(Exercise goal)
Pick out all lines of the entries that include the word "purple" and copy them.

Scene comparison data:
******************************

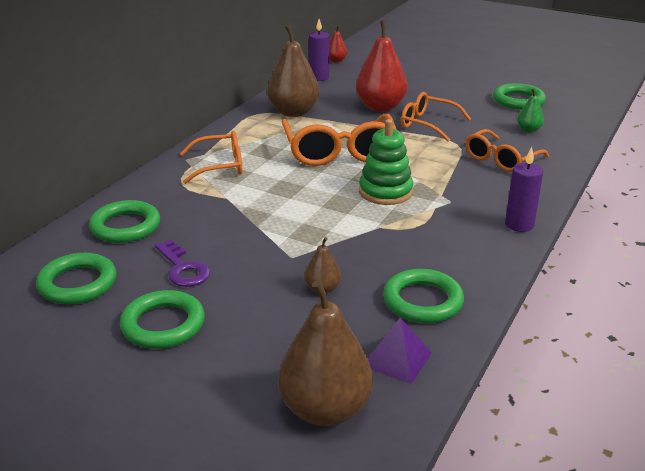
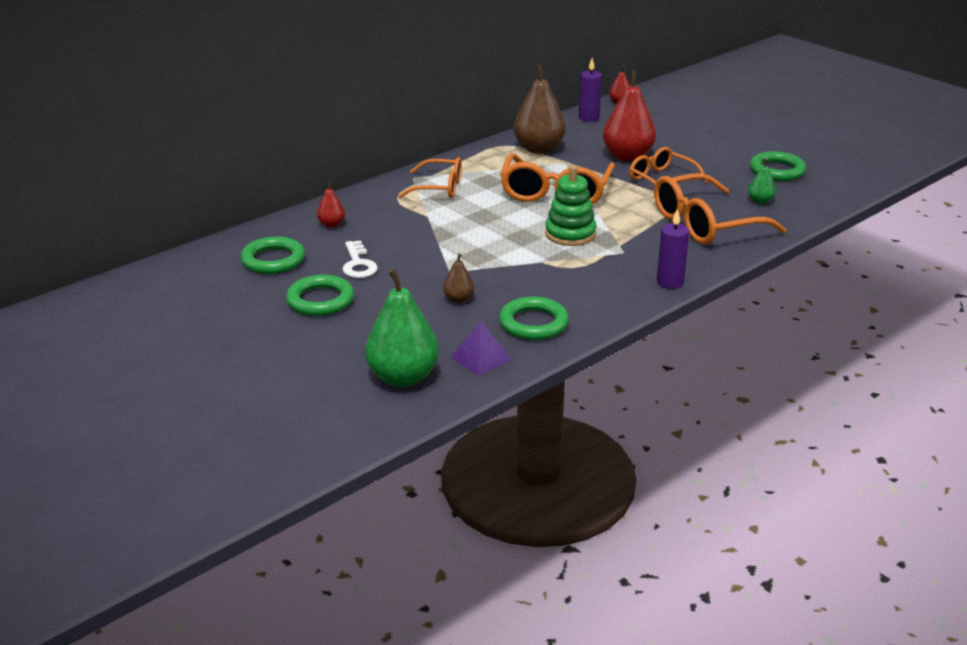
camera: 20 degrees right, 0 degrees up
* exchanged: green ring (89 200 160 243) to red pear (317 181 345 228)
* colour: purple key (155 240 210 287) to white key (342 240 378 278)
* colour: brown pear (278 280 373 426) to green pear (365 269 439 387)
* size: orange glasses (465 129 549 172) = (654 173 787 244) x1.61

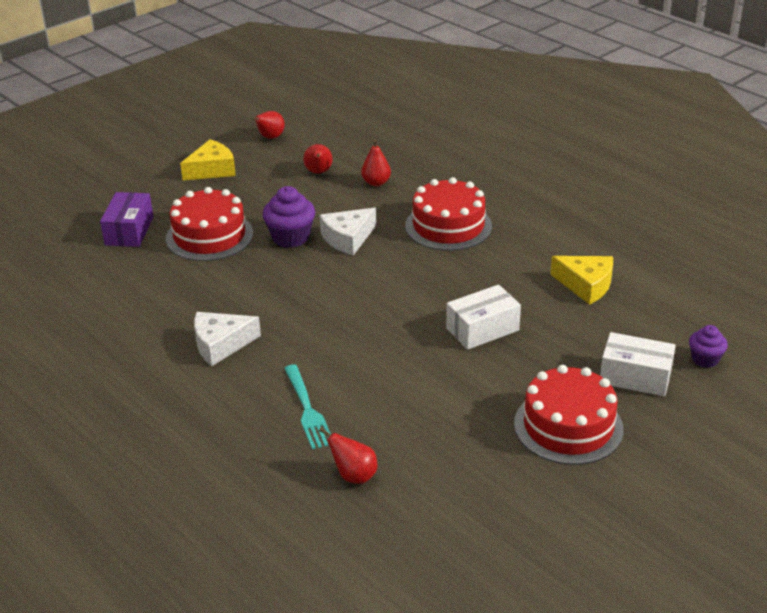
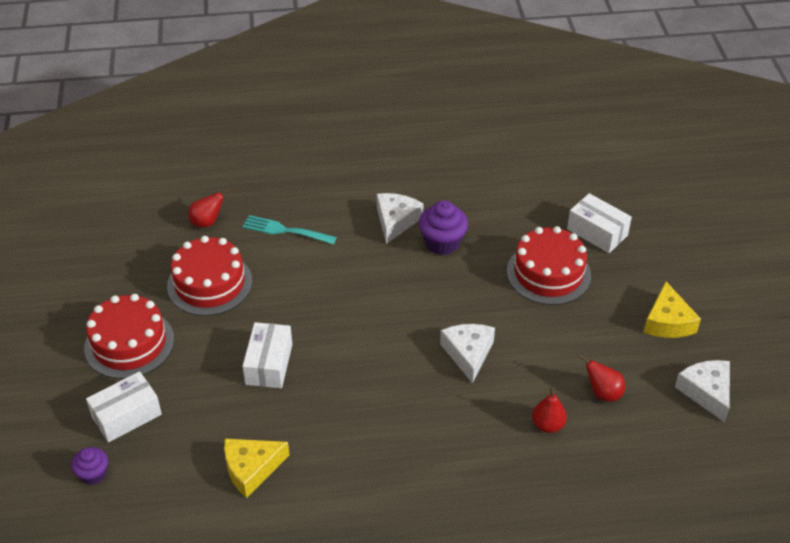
camera: 125 degrees right, 10 degrees up
* relocated: purple cupcake (262 186 315 248) to (419 200 468 255)
* relocated: red cake (405 177 492 251) to (167 236 252 316)
* exchanged: red pear (252 111 285 139) to white cheese (675 360 730 422)
* colour: purple box (100 192 153 247) to white box (567 193 632 253)

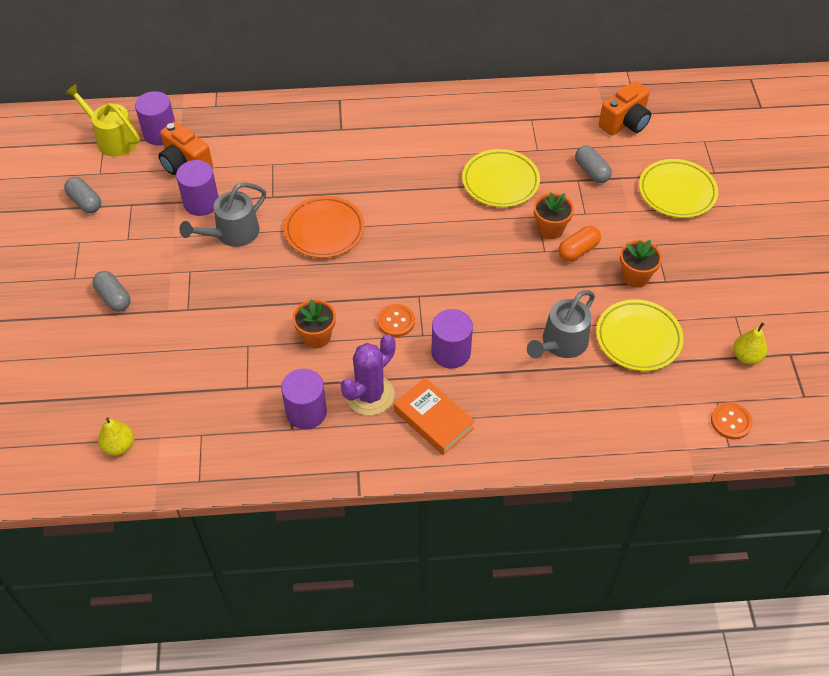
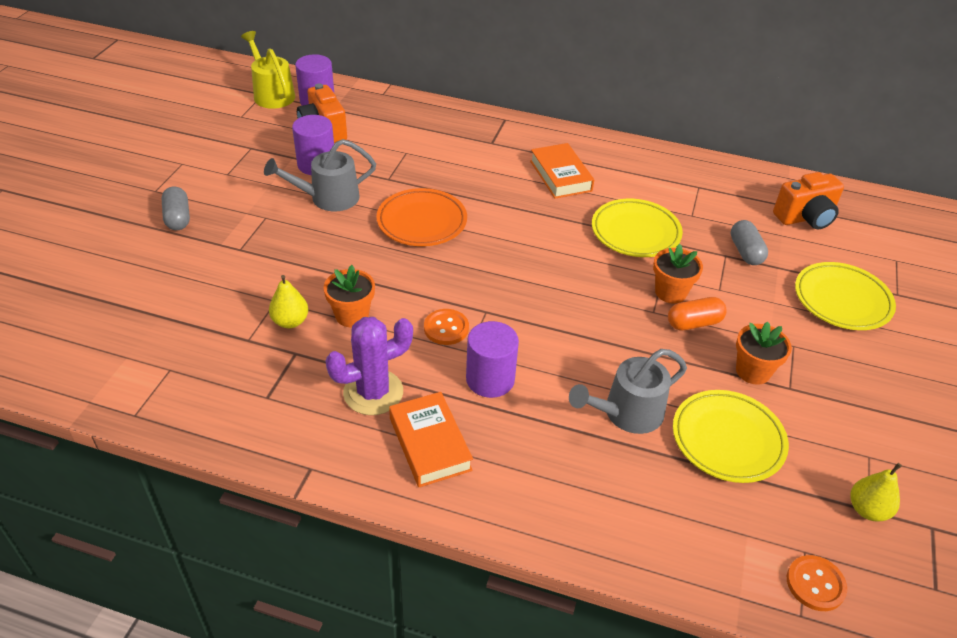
camera: 20 degrees right, 10 degrees down
* missing: grey capsule (64 177 101 213)
* missing: purple cylinder (281 369 327 429)
* appeared: orange book (530 143 594 199)
* relocated: yellow pear (98 417 134 456) to (269 275 309 328)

******************************

(Task result)
* colour: purple key (155 240 210 287) to white key (342 240 378 278)
* relocated: purple cupcake (262 186 315 248) to (419 200 468 255)
* colour: purple box (100 192 153 247) to white box (567 193 632 253)
* missing: purple cylinder (281 369 327 429)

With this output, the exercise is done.